— What needs to be done —
Look through the records below for the line with "(584, 300) = (477, 232): purple" and the line with "(857, 428) = (589, 106): green", then return those lines and all lines between, exactly.
Stored data Block Start
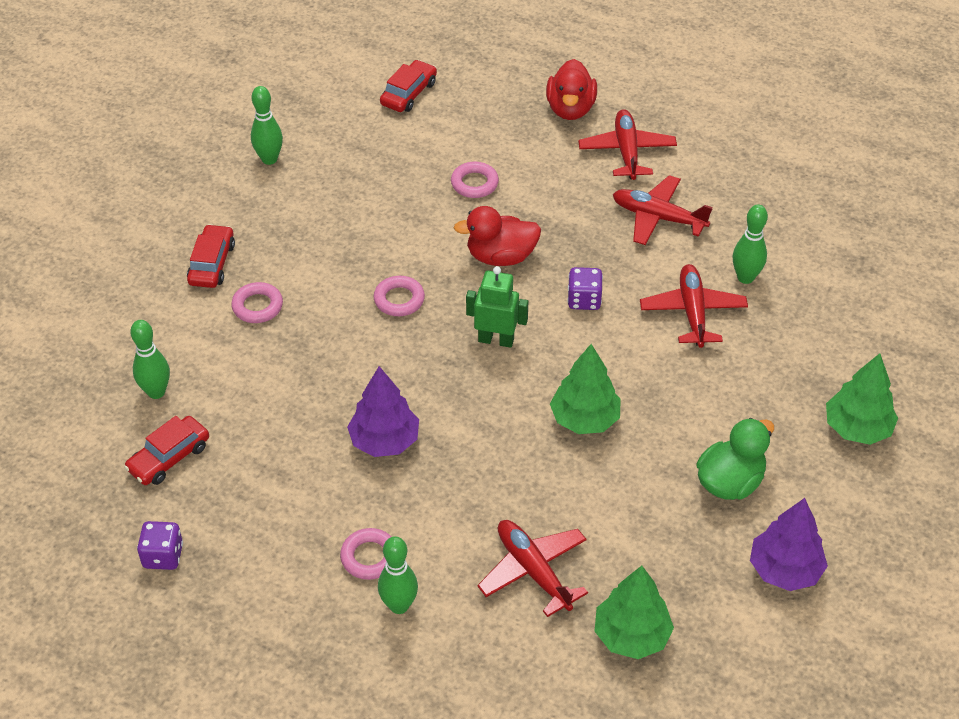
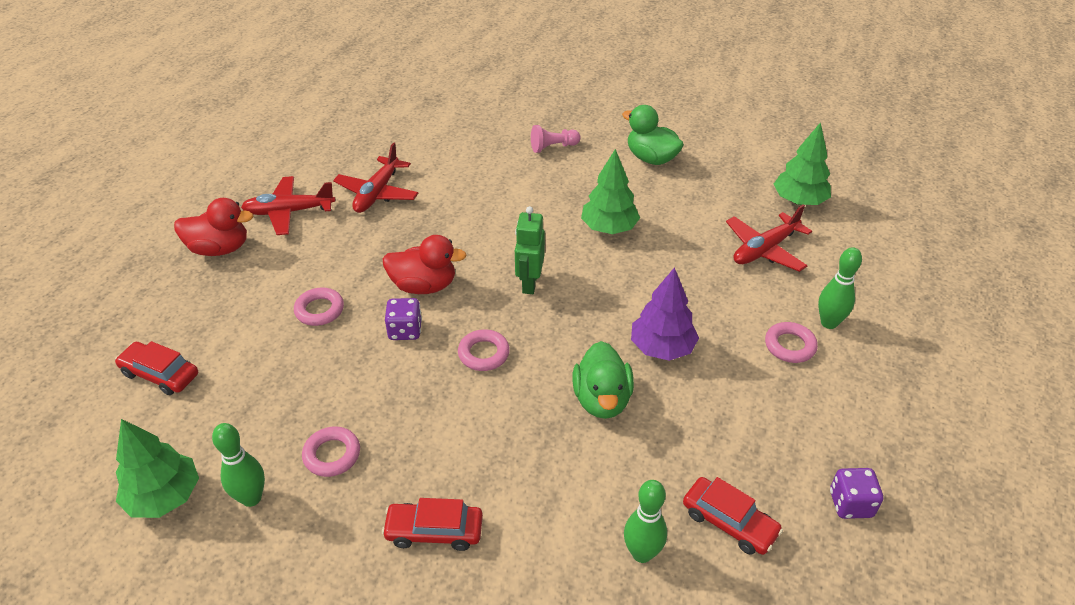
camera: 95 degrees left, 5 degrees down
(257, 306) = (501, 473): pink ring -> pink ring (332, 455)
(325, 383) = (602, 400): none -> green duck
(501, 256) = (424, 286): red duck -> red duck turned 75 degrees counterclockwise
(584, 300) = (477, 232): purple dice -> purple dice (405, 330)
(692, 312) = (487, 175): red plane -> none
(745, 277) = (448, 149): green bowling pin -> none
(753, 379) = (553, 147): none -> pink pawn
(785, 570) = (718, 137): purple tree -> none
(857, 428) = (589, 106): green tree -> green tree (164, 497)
Stored data Block End
Stored data Block Start
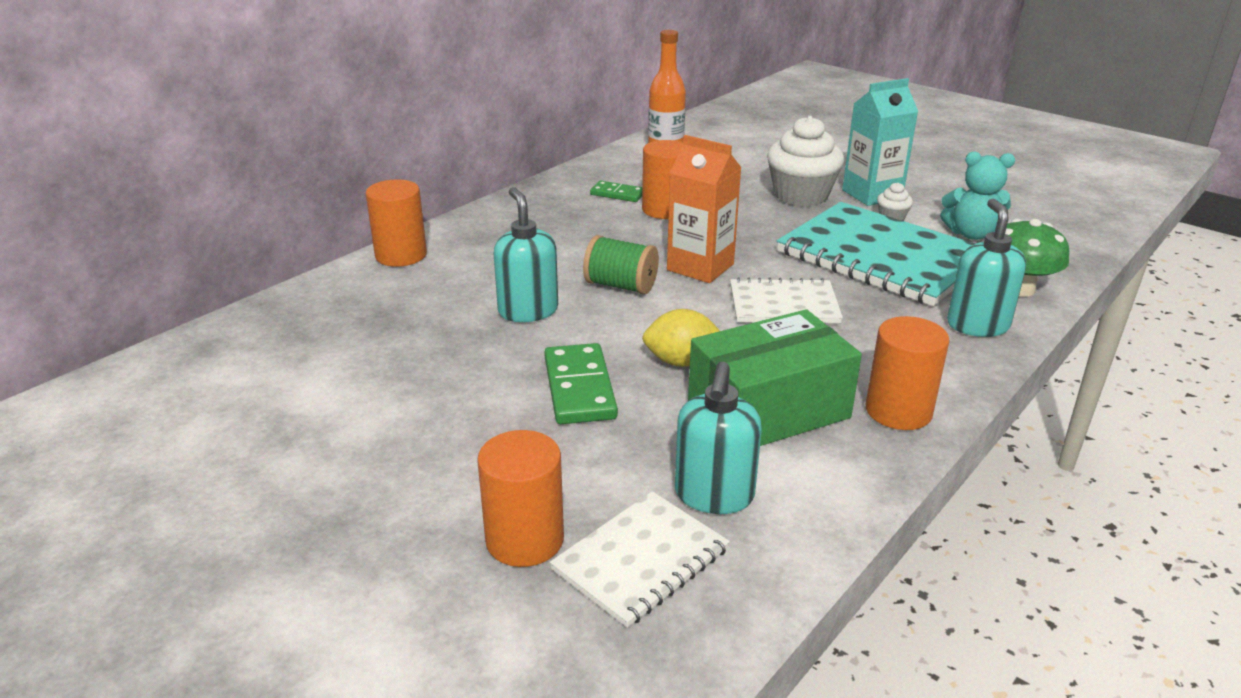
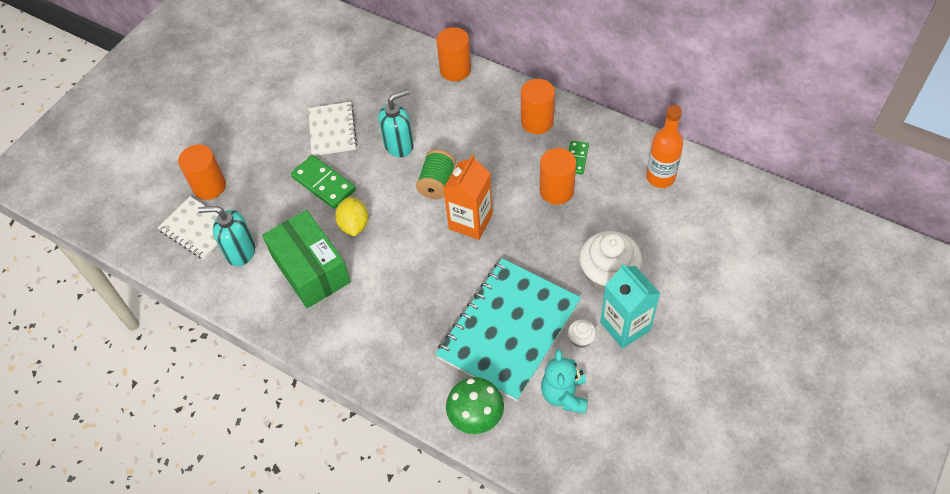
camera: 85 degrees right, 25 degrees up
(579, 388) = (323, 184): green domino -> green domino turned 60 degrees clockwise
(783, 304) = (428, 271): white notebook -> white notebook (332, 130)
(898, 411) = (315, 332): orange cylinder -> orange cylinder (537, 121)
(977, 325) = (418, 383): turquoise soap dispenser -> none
Stored data Block End
Stored data Block Start
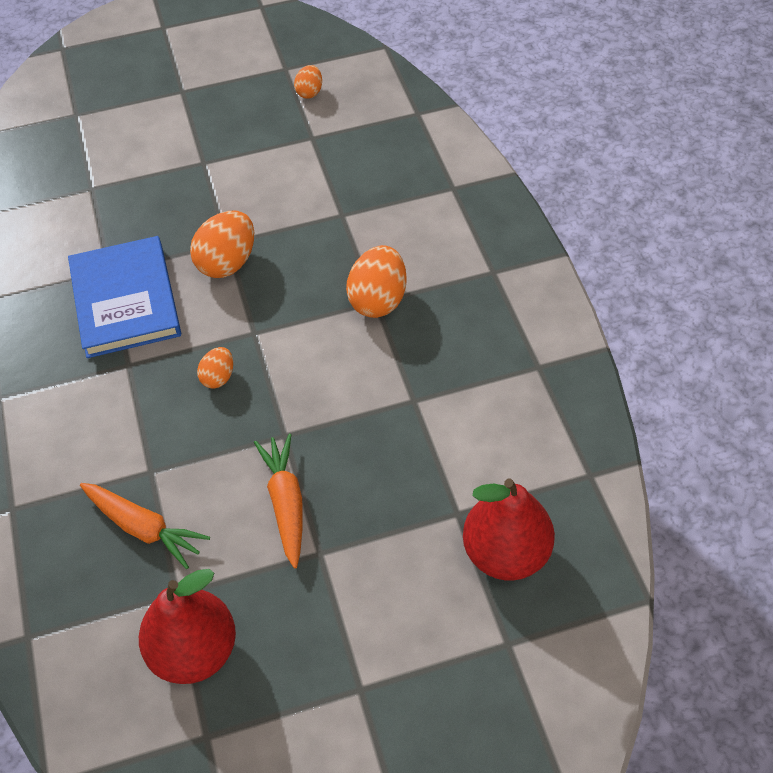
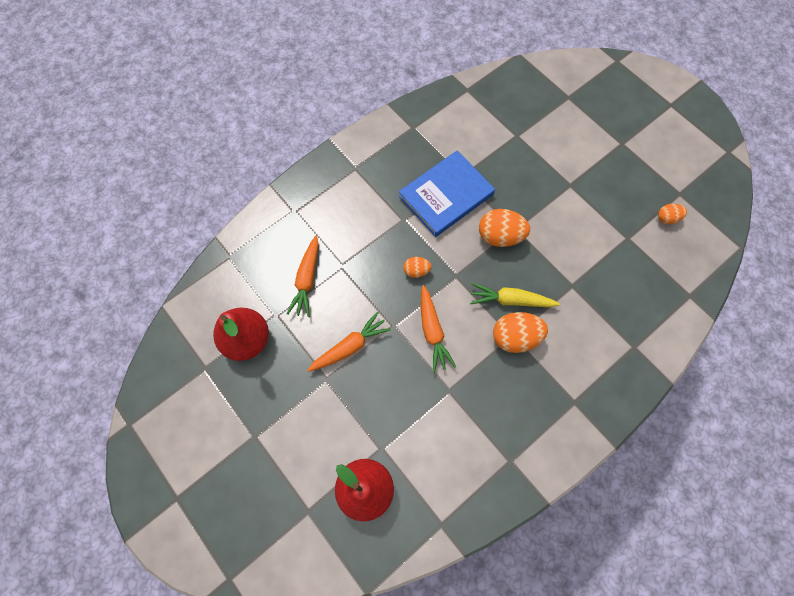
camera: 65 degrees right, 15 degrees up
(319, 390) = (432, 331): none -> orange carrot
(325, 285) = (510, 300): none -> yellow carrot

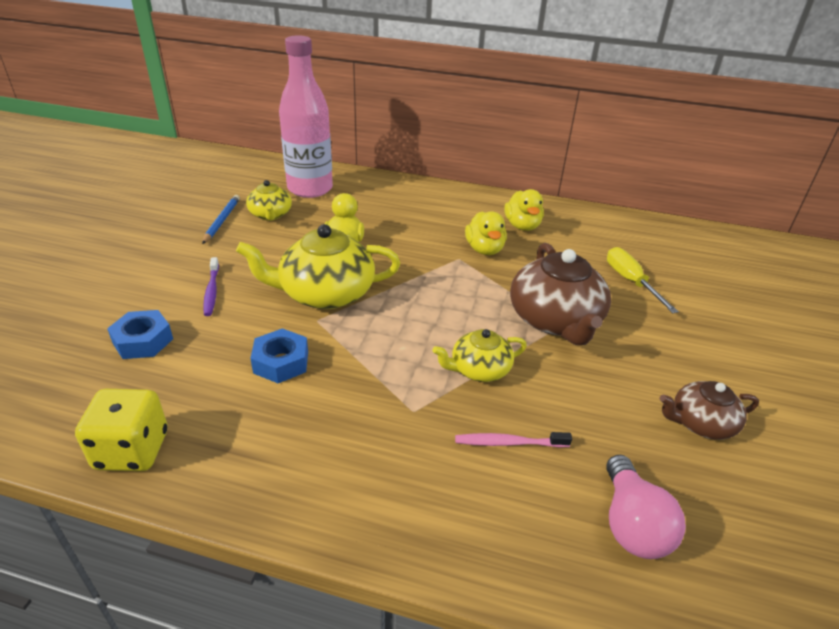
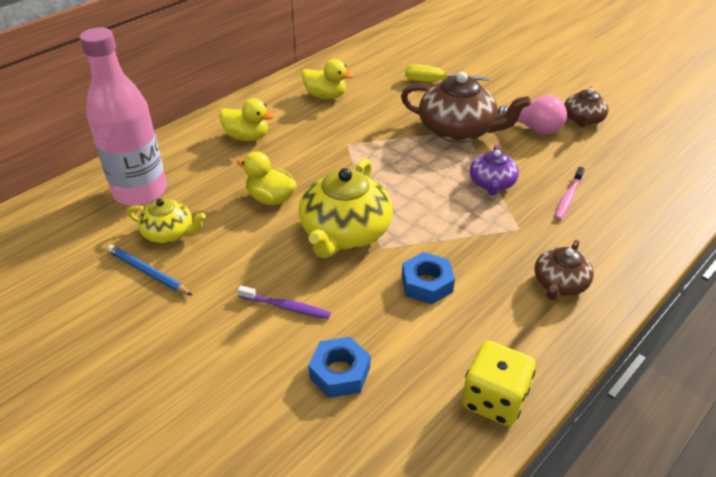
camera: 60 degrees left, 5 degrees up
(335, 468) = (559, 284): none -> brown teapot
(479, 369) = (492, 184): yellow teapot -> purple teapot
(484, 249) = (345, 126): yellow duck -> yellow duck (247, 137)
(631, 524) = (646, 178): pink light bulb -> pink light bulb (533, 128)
Stored data Block End
— Answer box —
(584, 300) = (477, 232): purple dice -> purple dice (405, 330)
(692, 312) = (487, 175): red plane -> none
(745, 277) = (448, 149): green bowling pin -> none
(753, 379) = (553, 147): none -> pink pawn
(785, 570) = (718, 137): purple tree -> none
(857, 428) = (589, 106): green tree -> green tree (164, 497)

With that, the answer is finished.